§ **What needs to be done**
Without including any pictures, please copy every entry below exactly.

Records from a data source
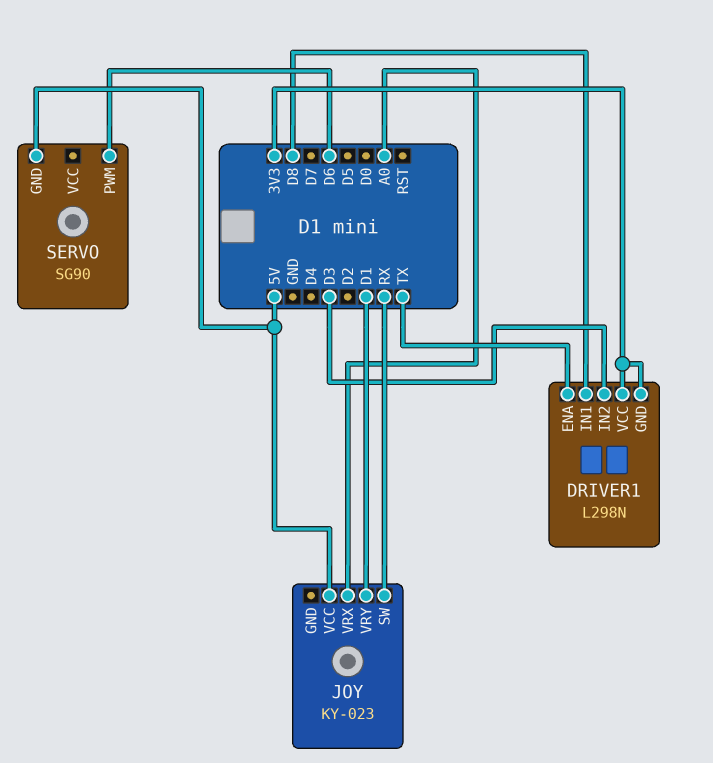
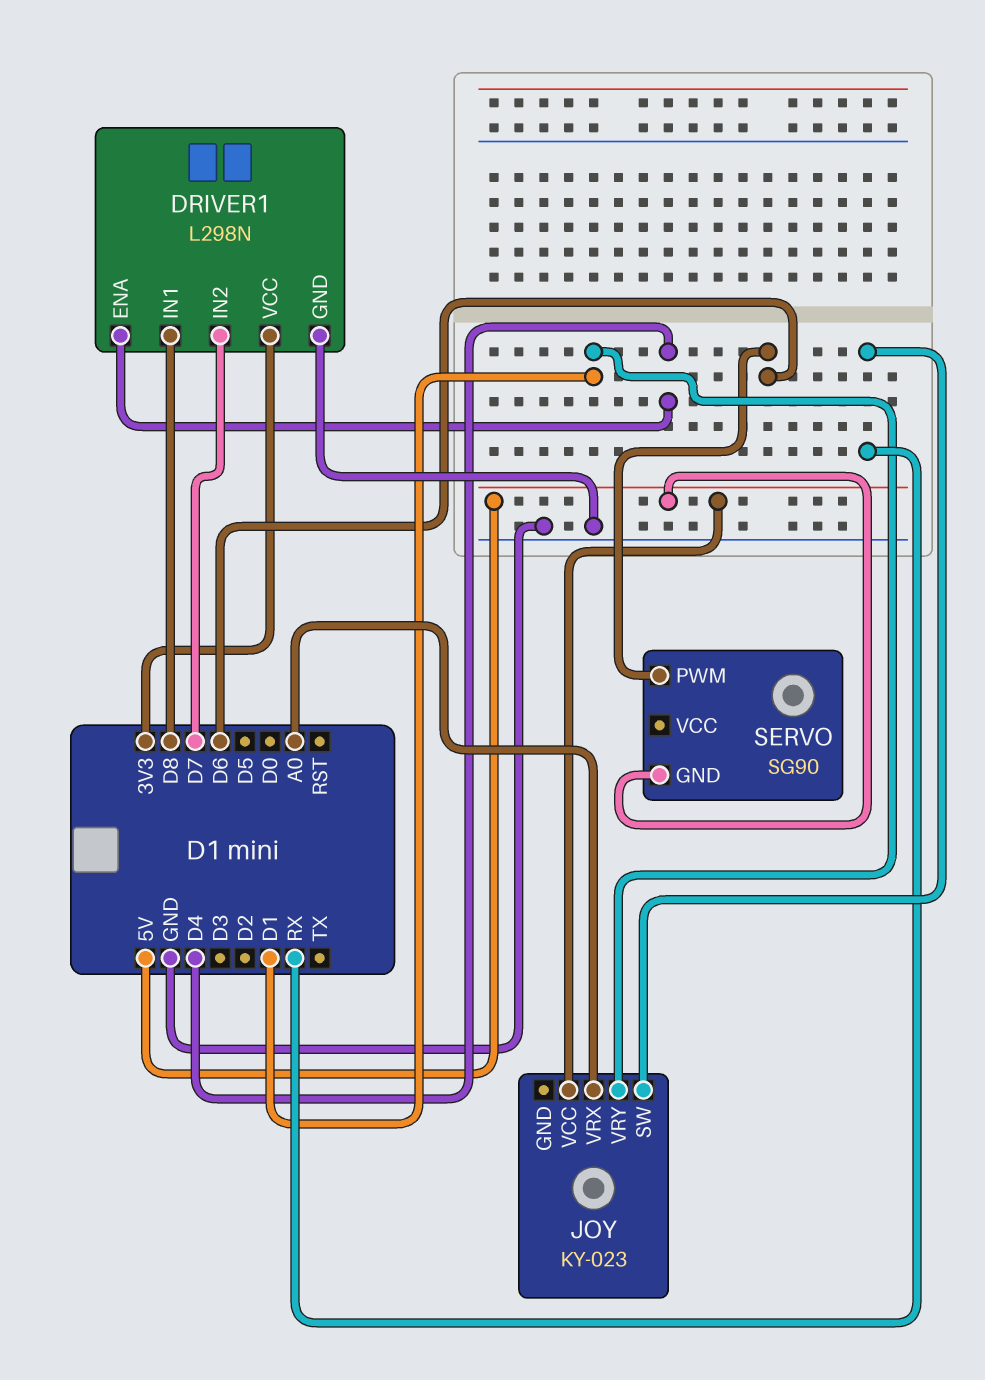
DRIVER1 pin ENA: TX -> D4
DRIVER1 pin GND: 3V3 -> GND
DRIVER1 pin IN2: D3 -> D7

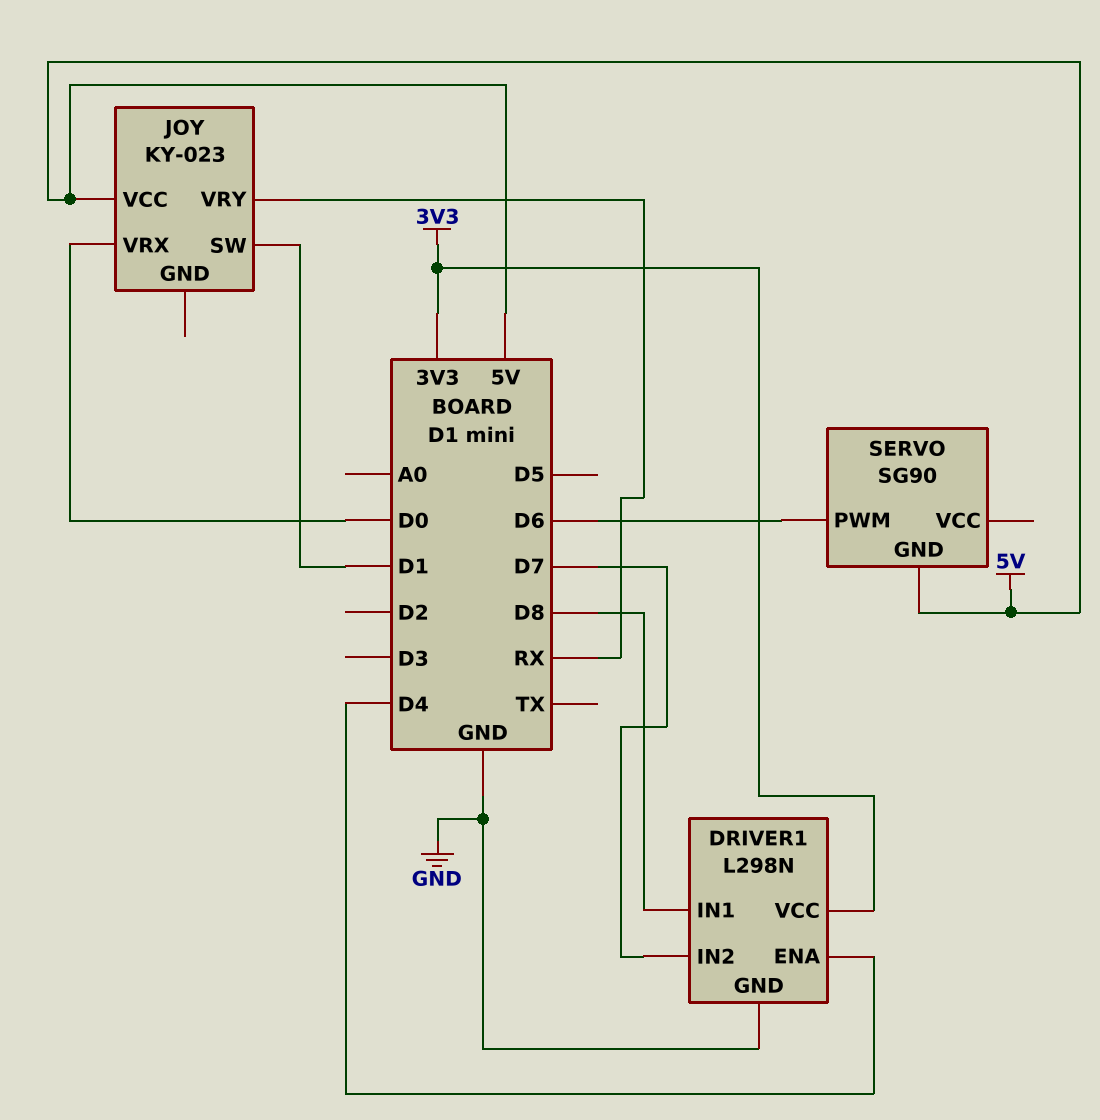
JOY pin SW: RX -> D1
JOY pin VRX: A0 -> D0
JOY pin VRY: D1 -> RX

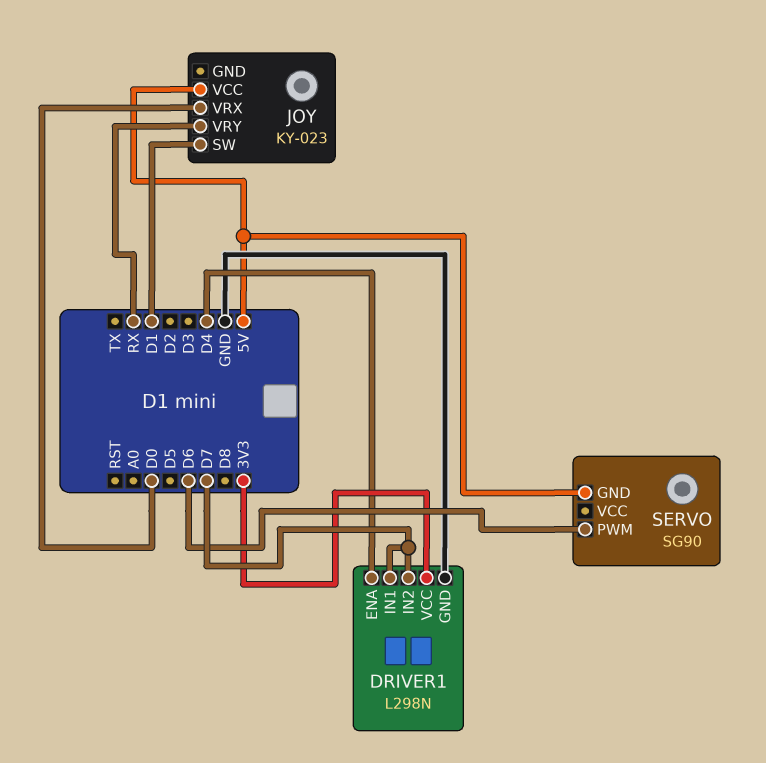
DRIVER1 pin IN1: D8 -> D7

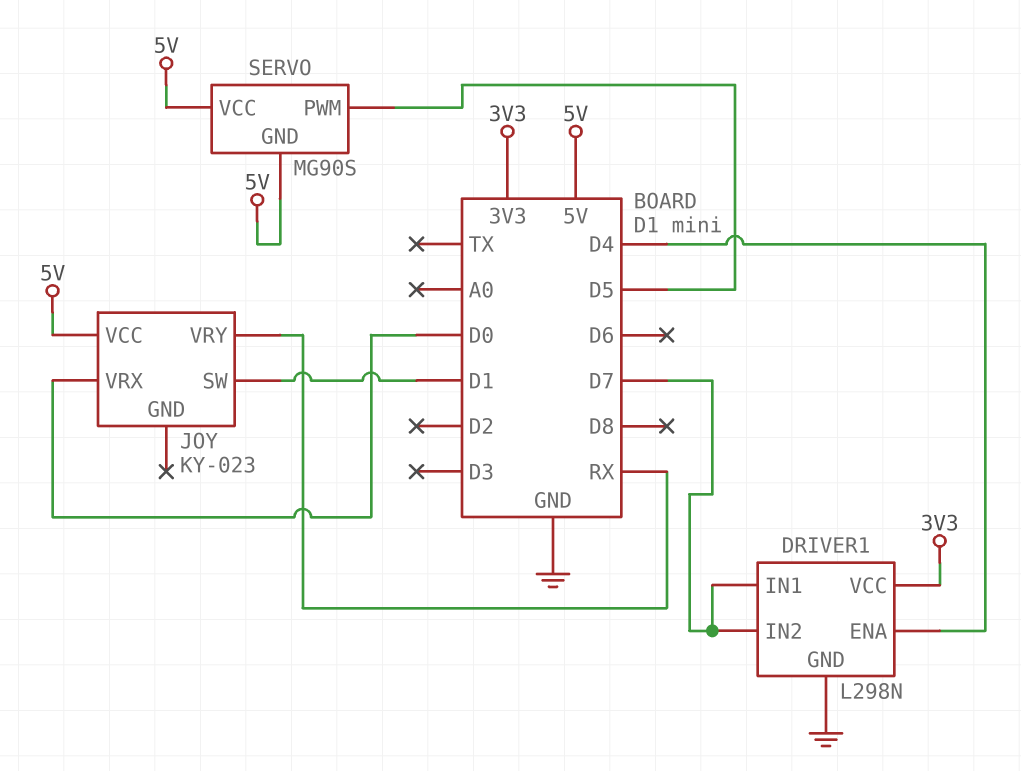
SERVO: SG90 -> MG90S
SERVO pin PWM: D6 -> D5
SERVO pin VCC: none -> 5V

§ **Response**
DRIVER1 pin ENA: TX -> D4
DRIVER1 pin GND: 3V3 -> GND
DRIVER1 pin IN2: D3 -> D7

JOY pin SW: RX -> D1
JOY pin VRX: A0 -> D0
JOY pin VRY: D1 -> RX

DRIVER1 pin IN1: D8 -> D7

SERVO: SG90 -> MG90S
SERVO pin PWM: D6 -> D5
SERVO pin VCC: none -> 5V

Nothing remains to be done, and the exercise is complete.